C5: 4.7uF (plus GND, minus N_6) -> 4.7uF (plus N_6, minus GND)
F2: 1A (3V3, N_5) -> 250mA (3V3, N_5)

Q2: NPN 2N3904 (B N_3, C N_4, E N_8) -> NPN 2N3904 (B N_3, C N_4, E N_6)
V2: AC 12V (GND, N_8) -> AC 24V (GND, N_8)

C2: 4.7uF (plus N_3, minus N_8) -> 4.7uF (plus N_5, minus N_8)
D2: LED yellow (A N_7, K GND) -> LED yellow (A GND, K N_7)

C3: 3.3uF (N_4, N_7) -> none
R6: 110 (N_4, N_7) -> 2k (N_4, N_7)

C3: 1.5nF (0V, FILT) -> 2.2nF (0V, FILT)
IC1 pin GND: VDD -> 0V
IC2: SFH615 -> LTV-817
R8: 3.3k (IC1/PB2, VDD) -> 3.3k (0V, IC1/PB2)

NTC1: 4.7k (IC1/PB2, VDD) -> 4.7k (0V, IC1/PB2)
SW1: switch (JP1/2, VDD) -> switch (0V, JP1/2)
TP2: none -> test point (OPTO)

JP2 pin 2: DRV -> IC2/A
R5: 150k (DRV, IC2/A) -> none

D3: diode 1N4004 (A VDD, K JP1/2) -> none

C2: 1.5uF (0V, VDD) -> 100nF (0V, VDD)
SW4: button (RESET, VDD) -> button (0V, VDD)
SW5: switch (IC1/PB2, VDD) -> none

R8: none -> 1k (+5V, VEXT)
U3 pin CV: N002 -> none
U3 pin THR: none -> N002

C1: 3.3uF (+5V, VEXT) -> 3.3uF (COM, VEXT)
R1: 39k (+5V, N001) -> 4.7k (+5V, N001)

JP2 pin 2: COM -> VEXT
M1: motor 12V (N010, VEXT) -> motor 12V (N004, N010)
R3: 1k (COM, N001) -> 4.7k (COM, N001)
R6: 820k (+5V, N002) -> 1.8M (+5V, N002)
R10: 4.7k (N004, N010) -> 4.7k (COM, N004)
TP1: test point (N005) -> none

+-------+

* Task *
Write out, from the lines above, only those from the line with "R8: 3.3k (IC1/PB2, VDD) -> 3.3k (0V, IC1/PB2)" to the line with "U3 pin CV: N002 -> none", exactly as given, including the first and the last.

* Solution *
R8: 3.3k (IC1/PB2, VDD) -> 3.3k (0V, IC1/PB2)

NTC1: 4.7k (IC1/PB2, VDD) -> 4.7k (0V, IC1/PB2)
SW1: switch (JP1/2, VDD) -> switch (0V, JP1/2)
TP2: none -> test point (OPTO)

JP2 pin 2: DRV -> IC2/A
R5: 150k (DRV, IC2/A) -> none

D3: diode 1N4004 (A VDD, K JP1/2) -> none

C2: 1.5uF (0V, VDD) -> 100nF (0V, VDD)
SW4: button (RESET, VDD) -> button (0V, VDD)
SW5: switch (IC1/PB2, VDD) -> none

R8: none -> 1k (+5V, VEXT)
U3 pin CV: N002 -> none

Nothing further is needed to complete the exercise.